__Work required__:
What lines of the data below hold the string "purple"? Copy each one.

↓↓↓

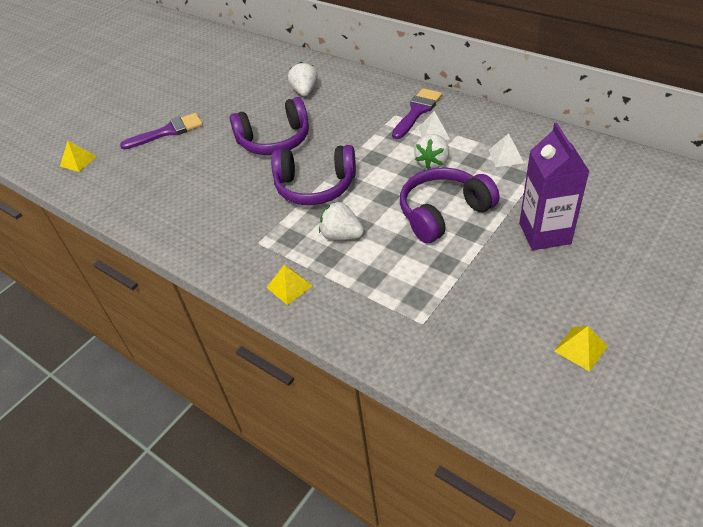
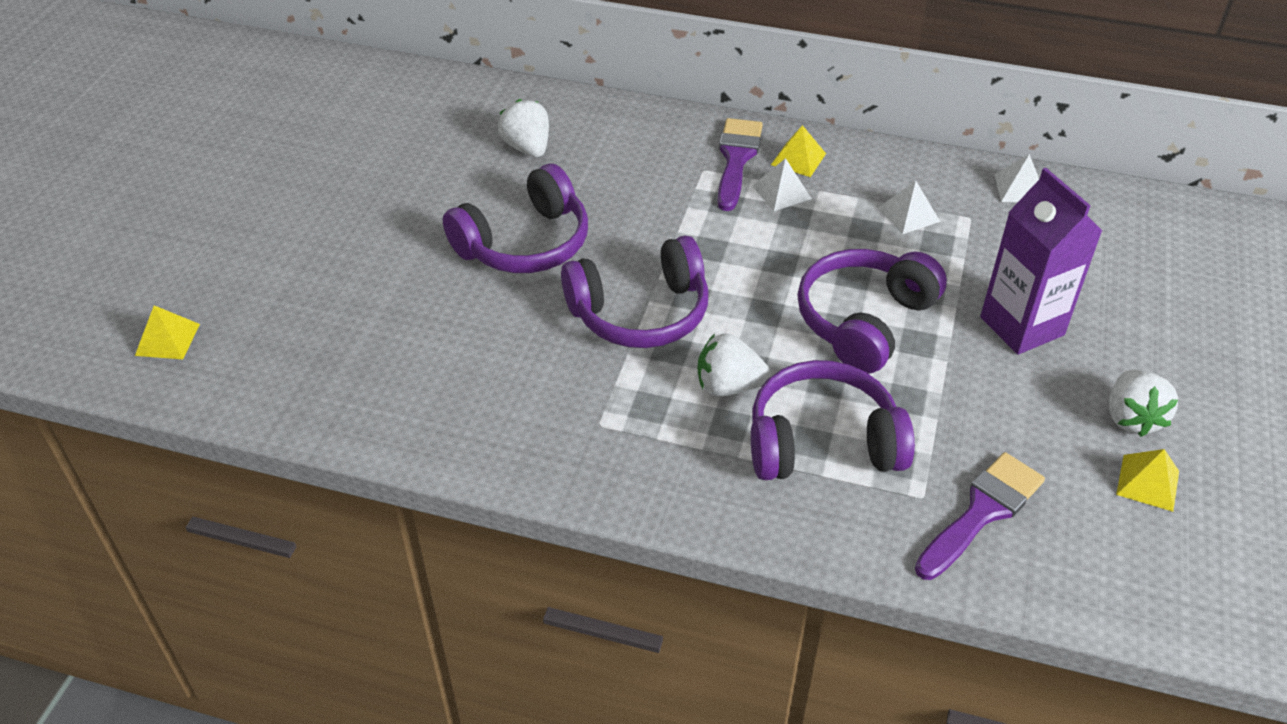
camera: 25 degrees left, 0 degrees up
purple brush [120,113,203,150] -> purple brush moved to [915,452,1045,580]
yellow pyramid [267,265,313,305] -> yellow pyramid moved to [771,125,826,177]
white strawberry [414,134,449,169] -> white strawberry moved to [1109,370,1178,437]
none -> purple headphones [751,360,915,480]
none -> white pyramid [995,154,1039,202]

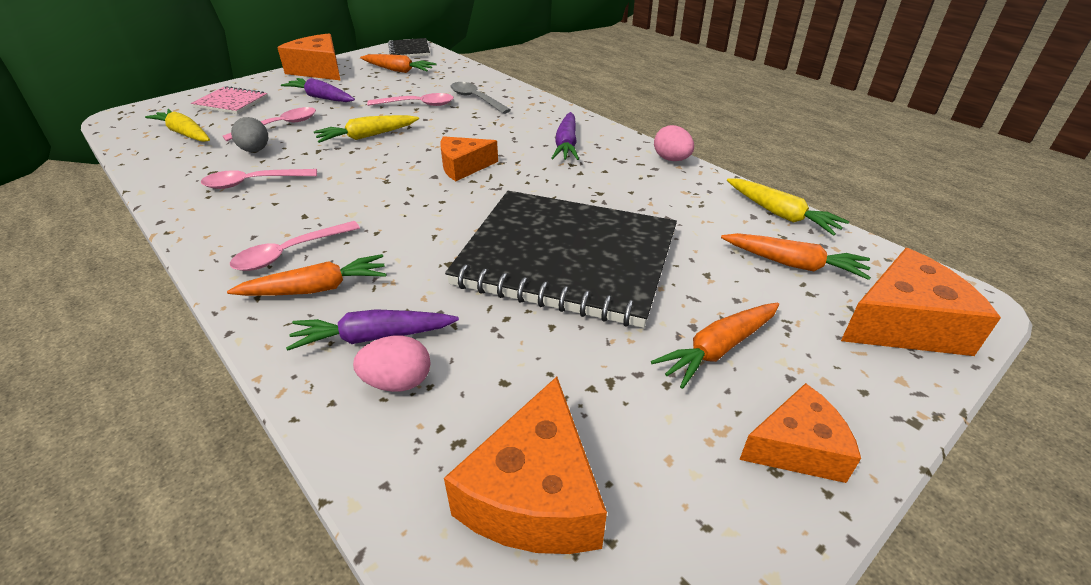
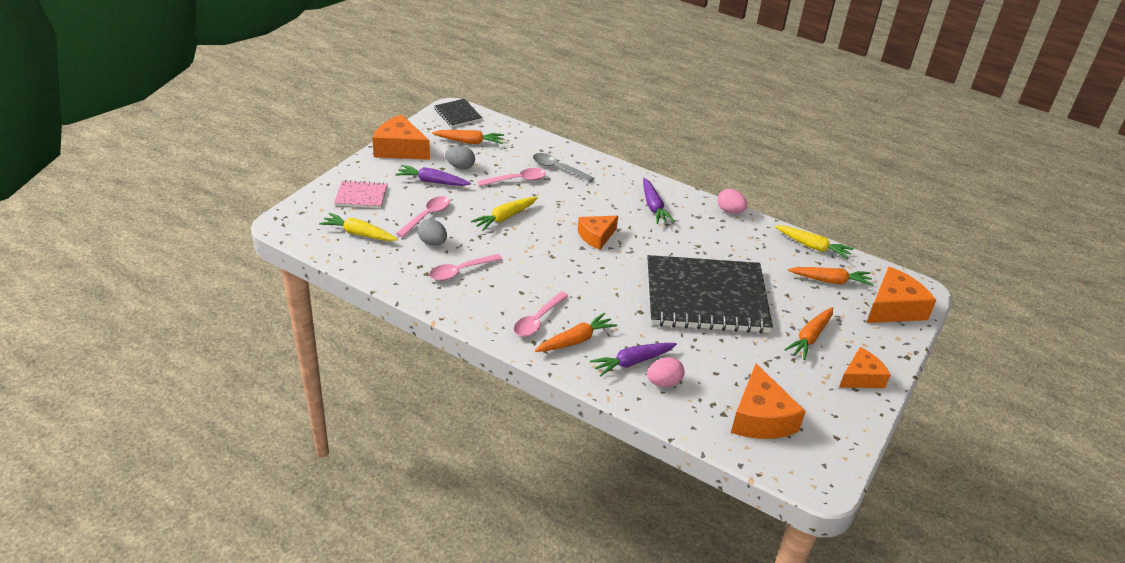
camera: 20 degrees left, 0 degrees up
none -> grey egg [445,146,475,170]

↑↑↑

__Answer box__:
purple brush [120,113,203,150] -> purple brush moved to [915,452,1045,580]
none -> purple headphones [751,360,915,480]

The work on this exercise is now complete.